Problem statement:
Below are lines of data; restate word for word those running from the line containing "green bottle: 11 -> 12" to the line containing "green soap dispenser: 13 -> 12", inclusive, and no others.

[Object quantity data]
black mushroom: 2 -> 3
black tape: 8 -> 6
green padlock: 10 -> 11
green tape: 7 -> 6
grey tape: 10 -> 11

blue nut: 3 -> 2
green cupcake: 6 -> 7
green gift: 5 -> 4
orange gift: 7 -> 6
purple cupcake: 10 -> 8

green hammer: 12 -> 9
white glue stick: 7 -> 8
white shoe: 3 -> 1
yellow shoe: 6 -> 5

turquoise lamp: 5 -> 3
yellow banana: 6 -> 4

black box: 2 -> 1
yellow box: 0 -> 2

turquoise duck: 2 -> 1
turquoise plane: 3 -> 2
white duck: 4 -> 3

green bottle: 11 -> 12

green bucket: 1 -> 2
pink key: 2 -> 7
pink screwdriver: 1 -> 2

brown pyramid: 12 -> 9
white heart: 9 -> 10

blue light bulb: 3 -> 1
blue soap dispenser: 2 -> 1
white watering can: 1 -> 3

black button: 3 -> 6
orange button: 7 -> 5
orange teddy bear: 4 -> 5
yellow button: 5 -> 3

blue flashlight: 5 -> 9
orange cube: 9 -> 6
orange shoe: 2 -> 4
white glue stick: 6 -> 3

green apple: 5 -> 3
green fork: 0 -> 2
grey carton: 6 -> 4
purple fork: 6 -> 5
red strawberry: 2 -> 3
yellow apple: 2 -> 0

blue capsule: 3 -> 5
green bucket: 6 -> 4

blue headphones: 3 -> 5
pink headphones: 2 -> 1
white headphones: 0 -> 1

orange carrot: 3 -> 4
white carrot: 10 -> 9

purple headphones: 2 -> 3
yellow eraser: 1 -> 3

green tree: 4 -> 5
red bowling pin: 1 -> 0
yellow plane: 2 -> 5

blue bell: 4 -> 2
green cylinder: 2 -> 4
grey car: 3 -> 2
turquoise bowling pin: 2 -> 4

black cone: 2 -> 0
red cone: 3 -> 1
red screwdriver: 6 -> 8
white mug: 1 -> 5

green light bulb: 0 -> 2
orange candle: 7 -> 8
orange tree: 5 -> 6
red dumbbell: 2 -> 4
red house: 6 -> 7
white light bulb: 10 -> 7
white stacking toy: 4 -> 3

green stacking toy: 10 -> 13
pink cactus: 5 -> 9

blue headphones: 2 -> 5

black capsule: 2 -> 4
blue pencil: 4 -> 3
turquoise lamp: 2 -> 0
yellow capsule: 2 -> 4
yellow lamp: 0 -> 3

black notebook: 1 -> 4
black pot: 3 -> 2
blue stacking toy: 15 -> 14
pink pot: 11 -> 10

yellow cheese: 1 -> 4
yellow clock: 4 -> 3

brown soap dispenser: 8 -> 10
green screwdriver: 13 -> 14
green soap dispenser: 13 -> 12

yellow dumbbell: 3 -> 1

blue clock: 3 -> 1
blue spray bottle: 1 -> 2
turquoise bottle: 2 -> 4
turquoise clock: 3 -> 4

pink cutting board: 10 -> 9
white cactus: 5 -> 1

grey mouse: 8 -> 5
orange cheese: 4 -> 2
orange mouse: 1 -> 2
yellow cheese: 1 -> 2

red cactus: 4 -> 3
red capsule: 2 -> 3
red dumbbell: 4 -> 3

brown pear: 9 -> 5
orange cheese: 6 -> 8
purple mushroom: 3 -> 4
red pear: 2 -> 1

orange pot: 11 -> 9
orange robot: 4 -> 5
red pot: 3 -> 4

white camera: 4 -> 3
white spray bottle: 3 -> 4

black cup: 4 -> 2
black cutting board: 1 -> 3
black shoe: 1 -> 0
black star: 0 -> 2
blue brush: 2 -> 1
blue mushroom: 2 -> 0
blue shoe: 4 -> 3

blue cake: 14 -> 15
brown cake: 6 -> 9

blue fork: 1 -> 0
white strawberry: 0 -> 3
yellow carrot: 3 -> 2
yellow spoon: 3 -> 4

Expected answer:
green bottle: 11 -> 12

green bucket: 1 -> 2
pink key: 2 -> 7
pink screwdriver: 1 -> 2

brown pyramid: 12 -> 9
white heart: 9 -> 10

blue light bulb: 3 -> 1
blue soap dispenser: 2 -> 1
white watering can: 1 -> 3

black button: 3 -> 6
orange button: 7 -> 5
orange teddy bear: 4 -> 5
yellow button: 5 -> 3

blue flashlight: 5 -> 9
orange cube: 9 -> 6
orange shoe: 2 -> 4
white glue stick: 6 -> 3

green apple: 5 -> 3
green fork: 0 -> 2
grey carton: 6 -> 4
purple fork: 6 -> 5
red strawberry: 2 -> 3
yellow apple: 2 -> 0

blue capsule: 3 -> 5
green bucket: 6 -> 4

blue headphones: 3 -> 5
pink headphones: 2 -> 1
white headphones: 0 -> 1

orange carrot: 3 -> 4
white carrot: 10 -> 9

purple headphones: 2 -> 3
yellow eraser: 1 -> 3

green tree: 4 -> 5
red bowling pin: 1 -> 0
yellow plane: 2 -> 5

blue bell: 4 -> 2
green cylinder: 2 -> 4
grey car: 3 -> 2
turquoise bowling pin: 2 -> 4

black cone: 2 -> 0
red cone: 3 -> 1
red screwdriver: 6 -> 8
white mug: 1 -> 5

green light bulb: 0 -> 2
orange candle: 7 -> 8
orange tree: 5 -> 6
red dumbbell: 2 -> 4
red house: 6 -> 7
white light bulb: 10 -> 7
white stacking toy: 4 -> 3

green stacking toy: 10 -> 13
pink cactus: 5 -> 9

blue headphones: 2 -> 5

black capsule: 2 -> 4
blue pencil: 4 -> 3
turquoise lamp: 2 -> 0
yellow capsule: 2 -> 4
yellow lamp: 0 -> 3

black notebook: 1 -> 4
black pot: 3 -> 2
blue stacking toy: 15 -> 14
pink pot: 11 -> 10

yellow cheese: 1 -> 4
yellow clock: 4 -> 3

brown soap dispenser: 8 -> 10
green screwdriver: 13 -> 14
green soap dispenser: 13 -> 12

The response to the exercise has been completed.